◆ Instructions for the task ◆
Word-for-word repetition of the records below is needed, but only from the line holding "C4: 33nF (COM, NET10) -> 3.3uF (COM, NET10)" through the final line, with pictures excluded.

◆ Task data ◆

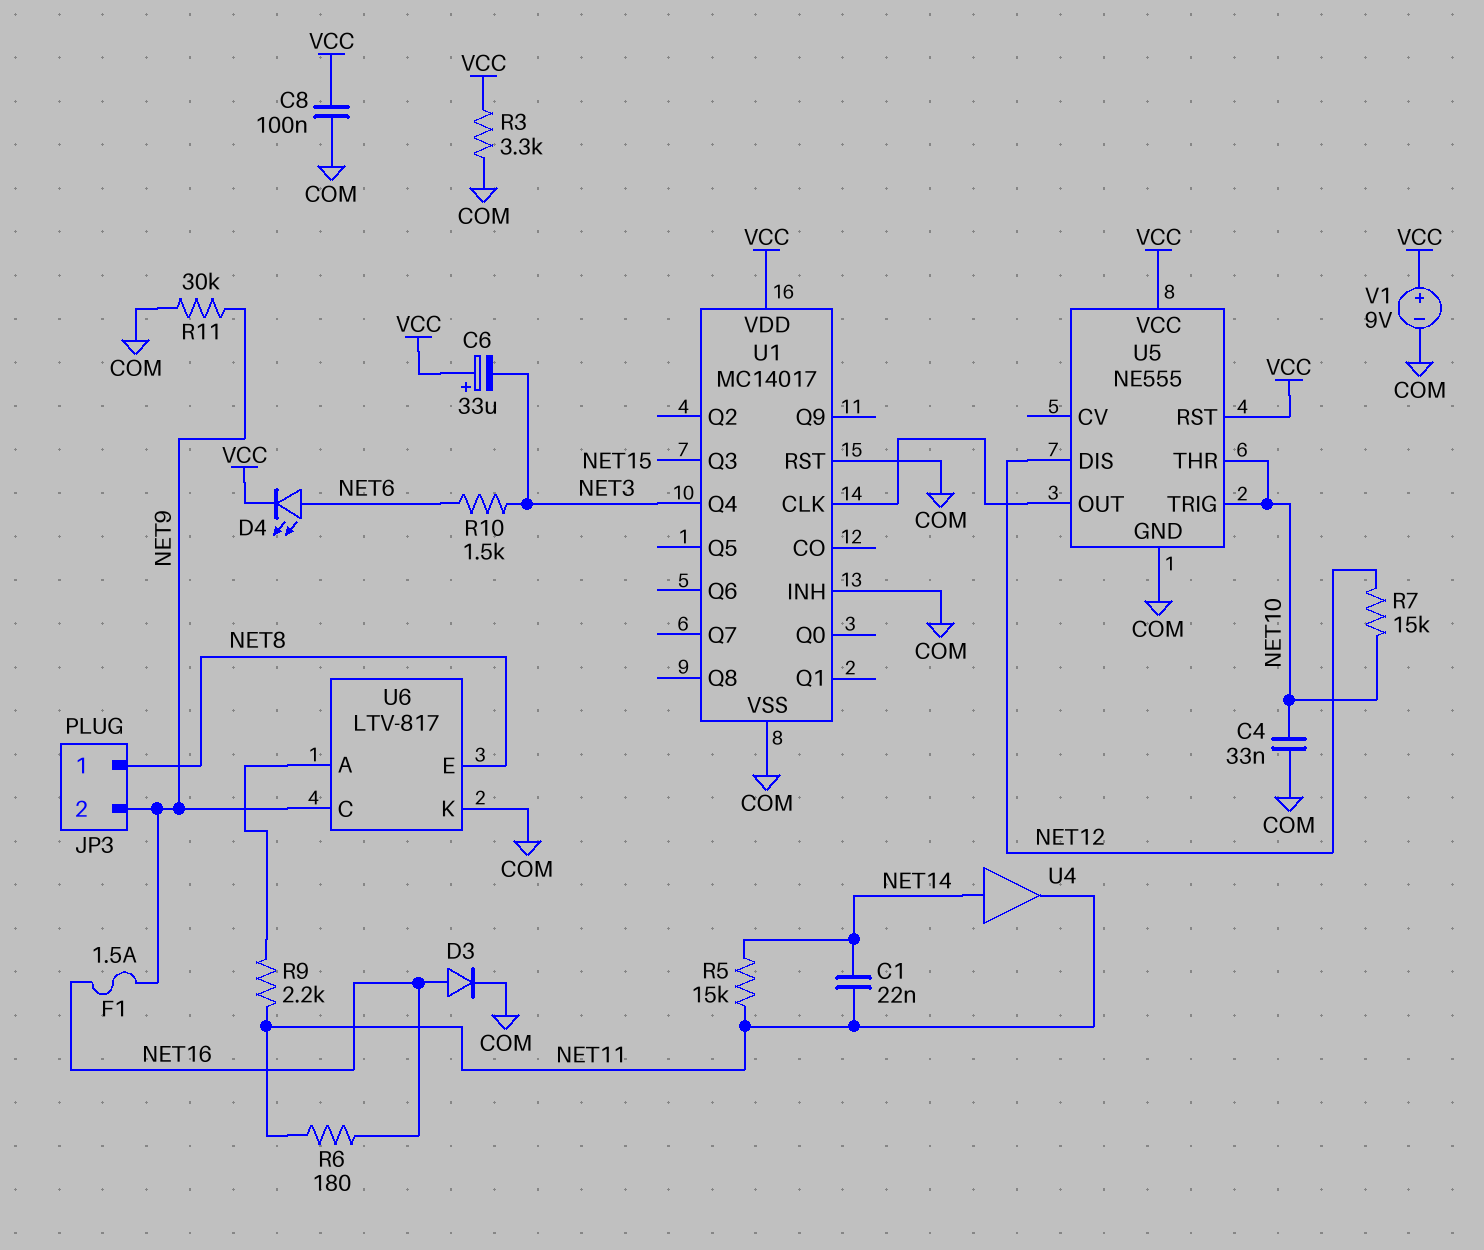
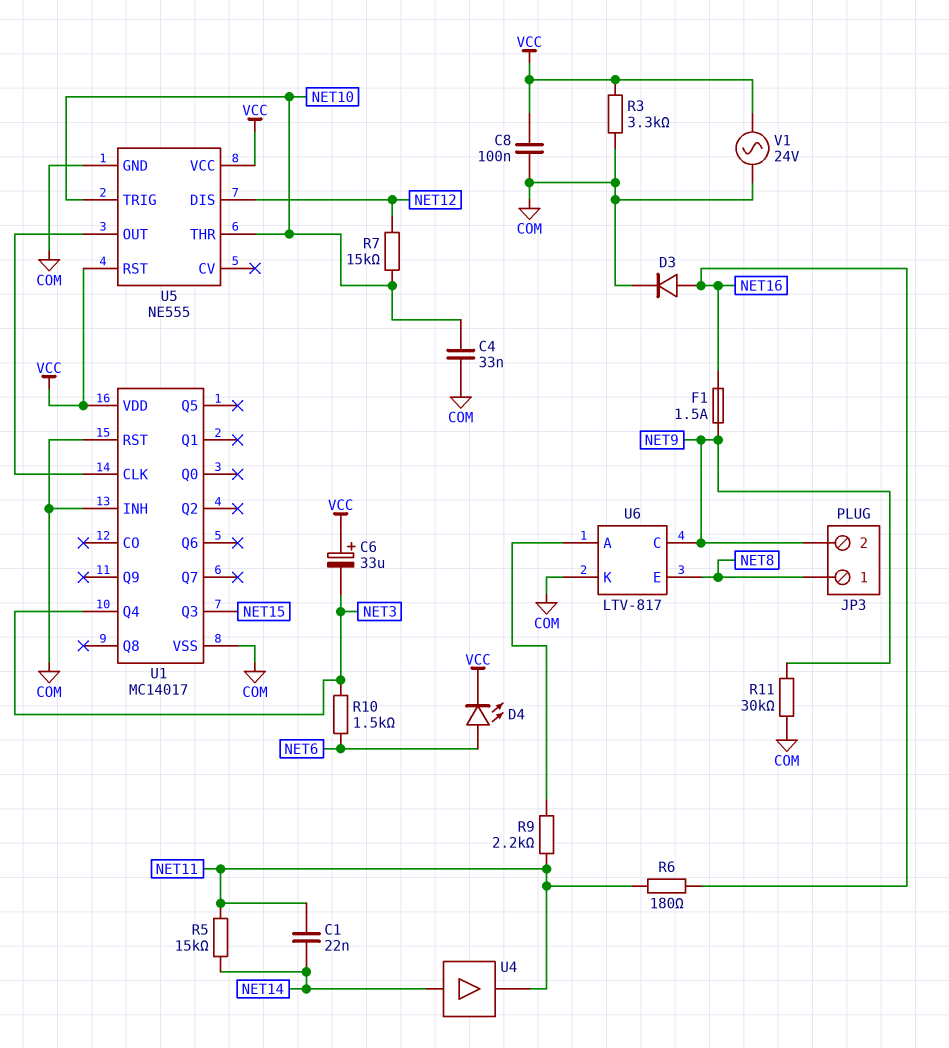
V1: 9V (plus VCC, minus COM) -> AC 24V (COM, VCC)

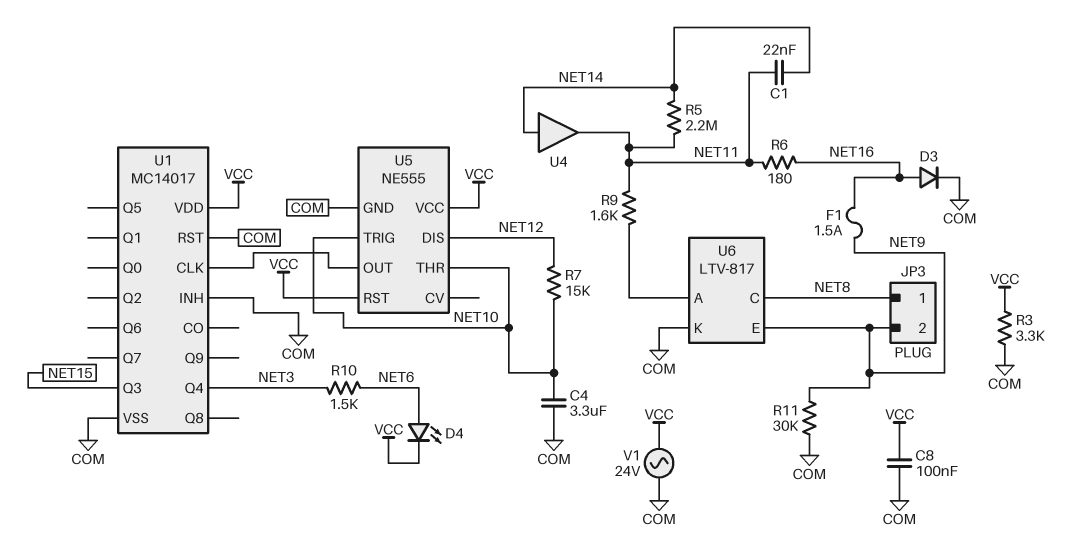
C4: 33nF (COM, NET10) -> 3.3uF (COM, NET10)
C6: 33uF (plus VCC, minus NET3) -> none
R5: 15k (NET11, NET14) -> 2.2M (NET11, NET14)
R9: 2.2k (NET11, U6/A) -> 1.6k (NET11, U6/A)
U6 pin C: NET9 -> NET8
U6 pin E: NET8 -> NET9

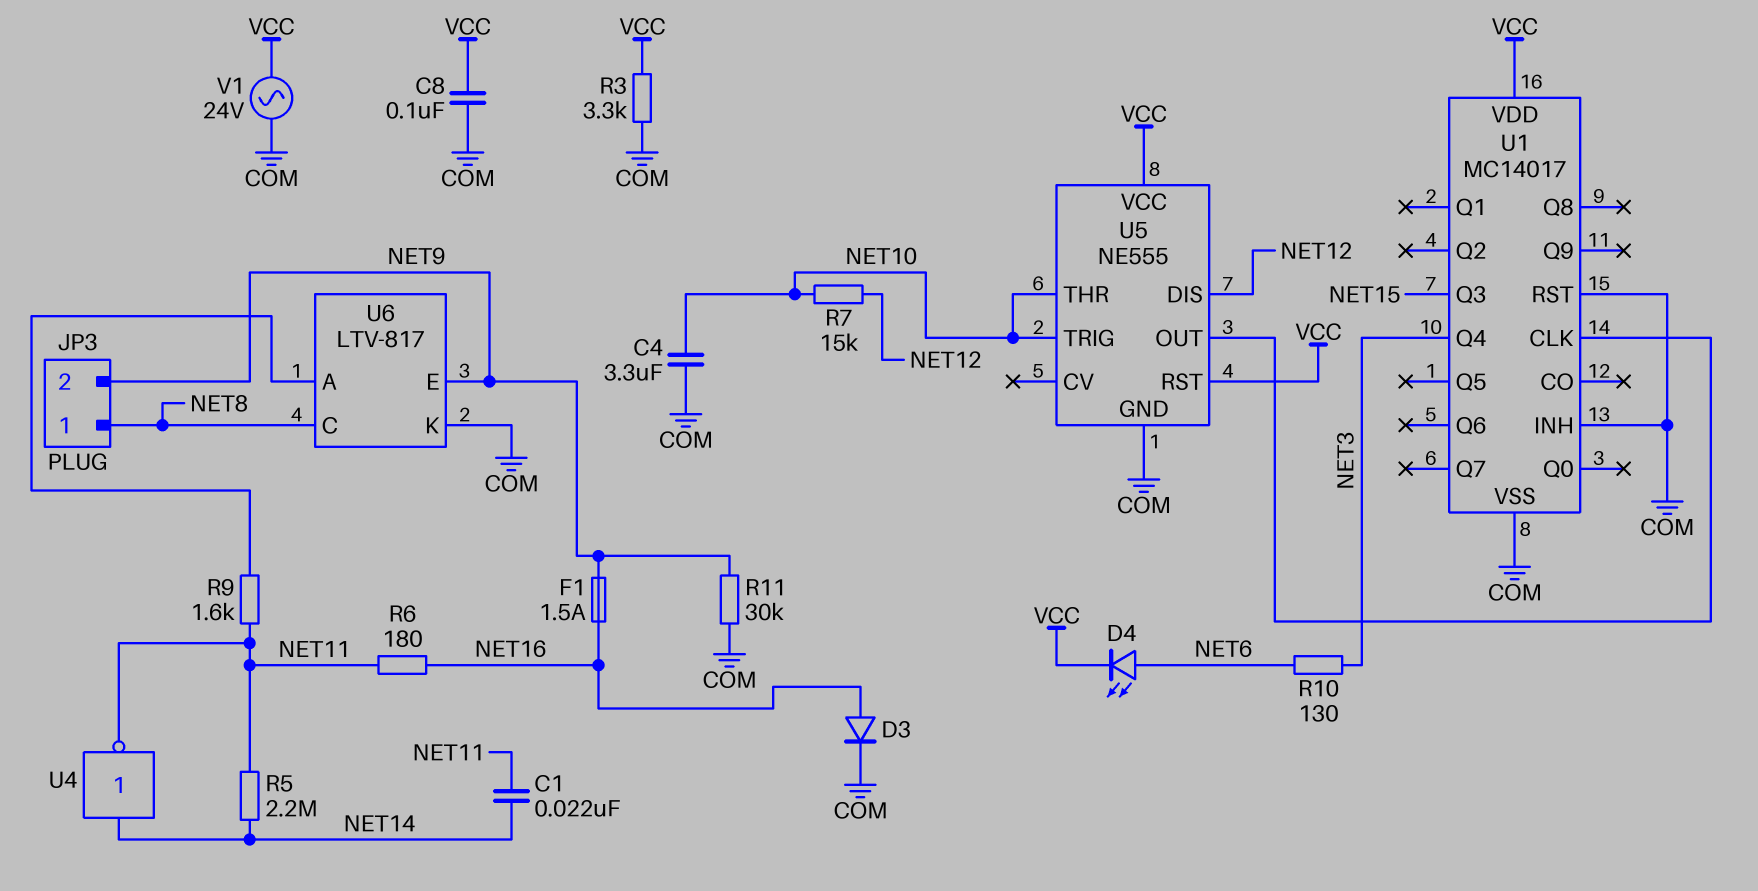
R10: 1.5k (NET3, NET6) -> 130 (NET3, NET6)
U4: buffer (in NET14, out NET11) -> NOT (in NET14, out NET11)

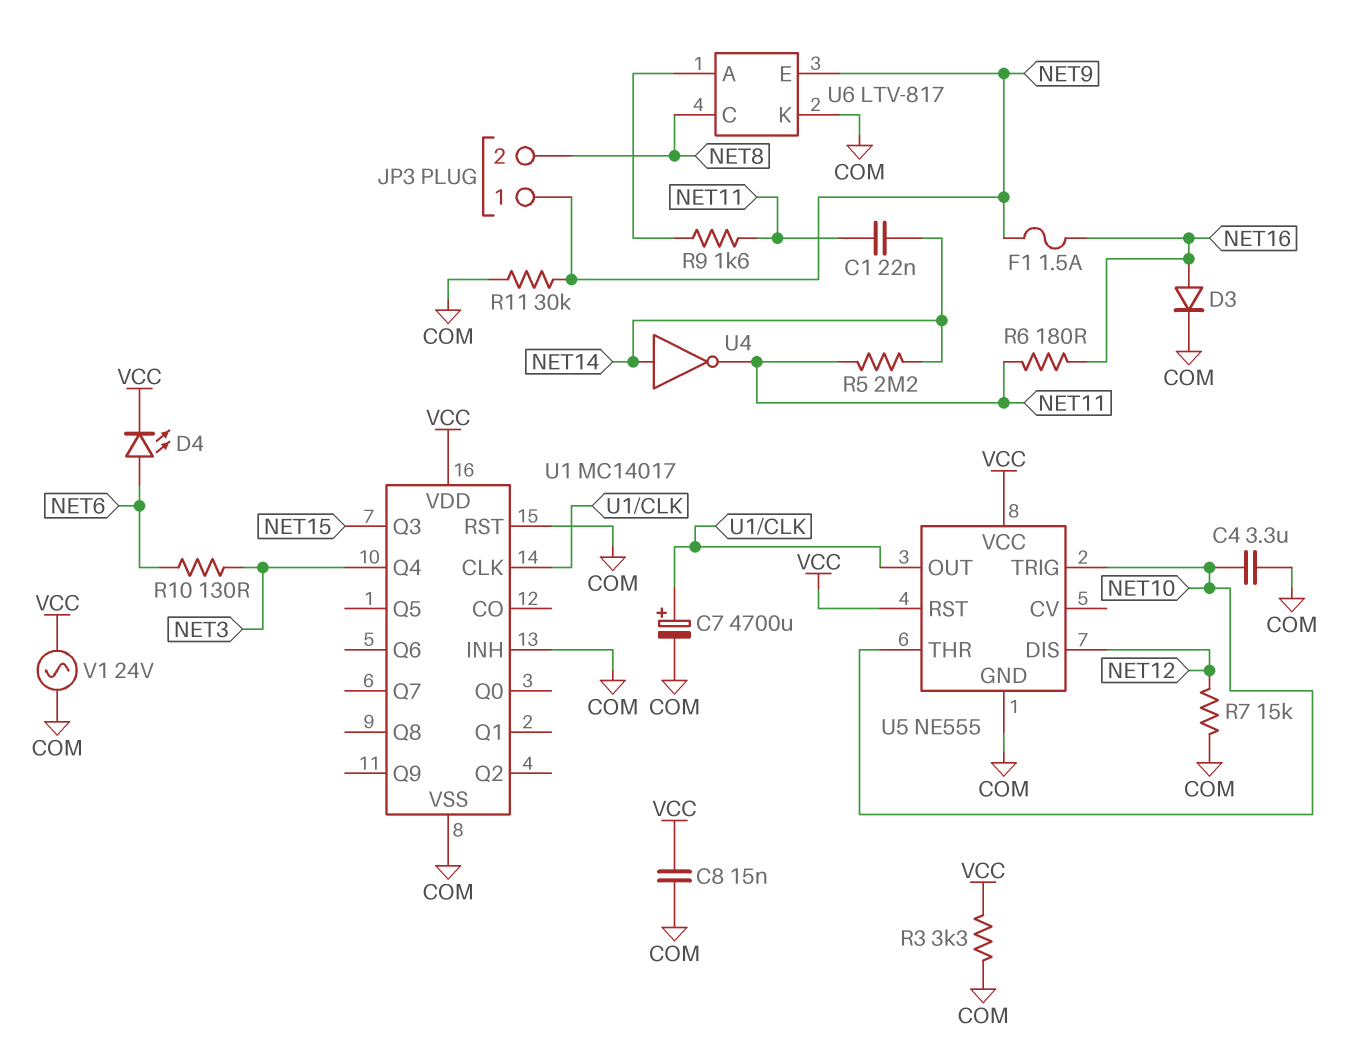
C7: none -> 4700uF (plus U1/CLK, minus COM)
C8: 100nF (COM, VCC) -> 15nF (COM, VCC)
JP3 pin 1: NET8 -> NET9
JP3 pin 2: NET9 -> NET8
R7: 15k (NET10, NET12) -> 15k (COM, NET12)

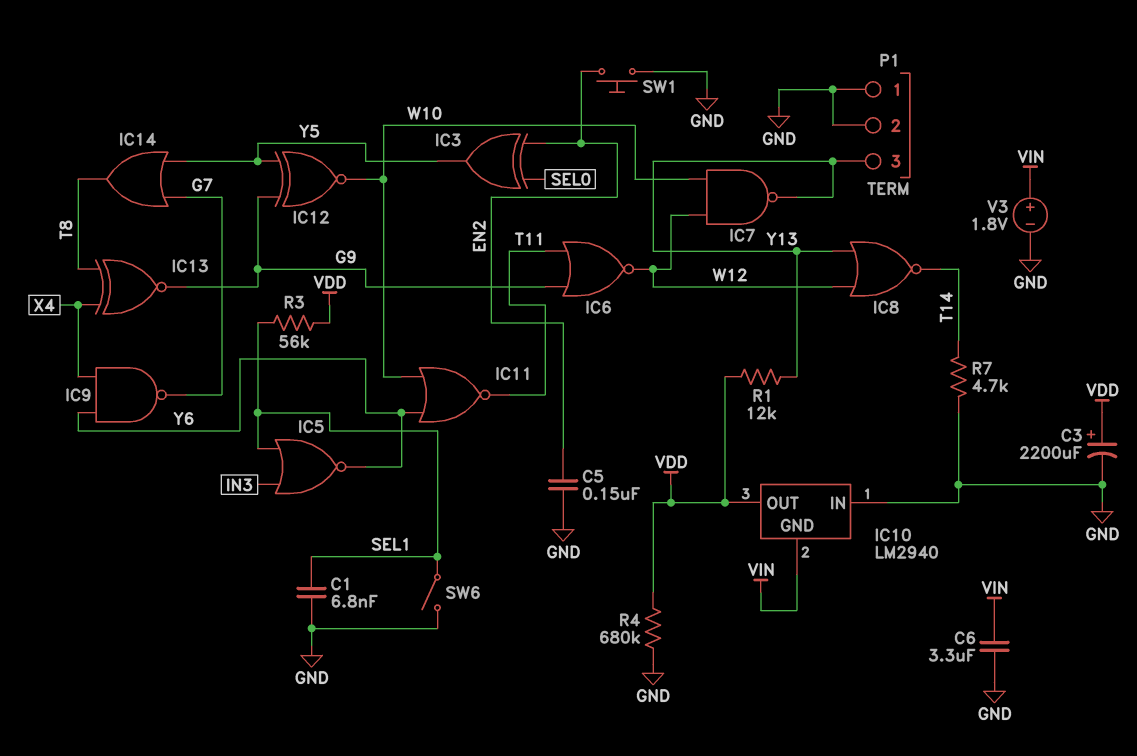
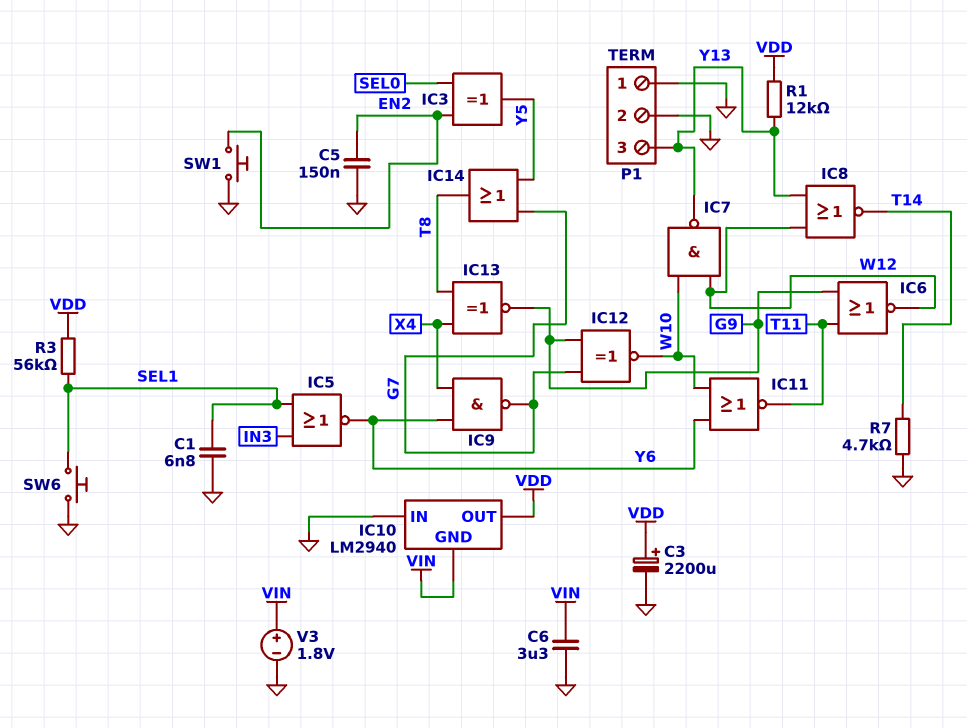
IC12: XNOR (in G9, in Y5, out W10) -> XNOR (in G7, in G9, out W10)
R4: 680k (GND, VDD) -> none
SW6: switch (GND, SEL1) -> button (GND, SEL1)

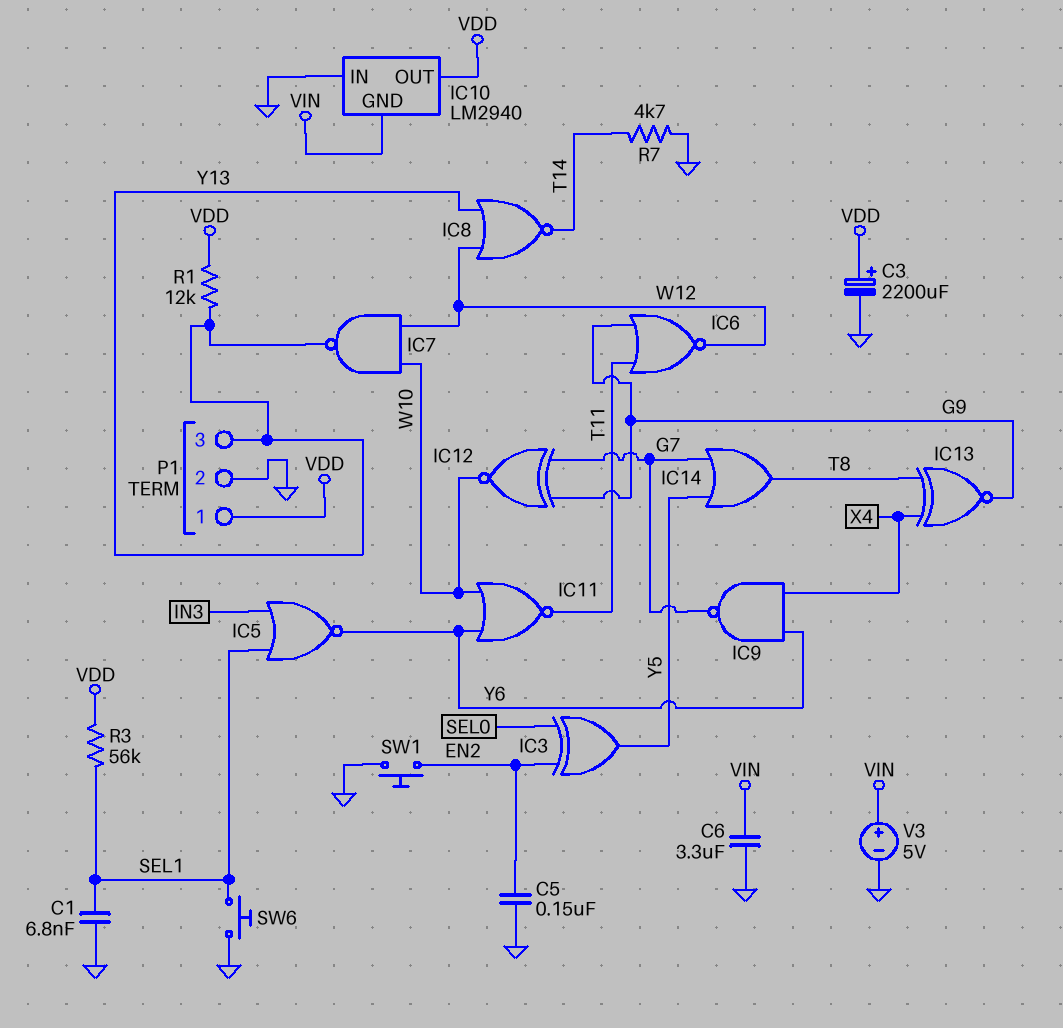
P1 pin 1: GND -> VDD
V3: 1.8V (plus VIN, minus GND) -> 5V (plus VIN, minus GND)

◆ Solution to this problem ◆
C4: 33nF (COM, NET10) -> 3.3uF (COM, NET10)
C6: 33uF (plus VCC, minus NET3) -> none
R5: 15k (NET11, NET14) -> 2.2M (NET11, NET14)
R9: 2.2k (NET11, U6/A) -> 1.6k (NET11, U6/A)
U6 pin C: NET9 -> NET8
U6 pin E: NET8 -> NET9

R10: 1.5k (NET3, NET6) -> 130 (NET3, NET6)
U4: buffer (in NET14, out NET11) -> NOT (in NET14, out NET11)

C7: none -> 4700uF (plus U1/CLK, minus COM)
C8: 100nF (COM, VCC) -> 15nF (COM, VCC)
JP3 pin 1: NET8 -> NET9
JP3 pin 2: NET9 -> NET8
R7: 15k (NET10, NET12) -> 15k (COM, NET12)

IC12: XNOR (in G9, in Y5, out W10) -> XNOR (in G7, in G9, out W10)
R4: 680k (GND, VDD) -> none
SW6: switch (GND, SEL1) -> button (GND, SEL1)

P1 pin 1: GND -> VDD
V3: 1.8V (plus VIN, minus GND) -> 5V (plus VIN, minus GND)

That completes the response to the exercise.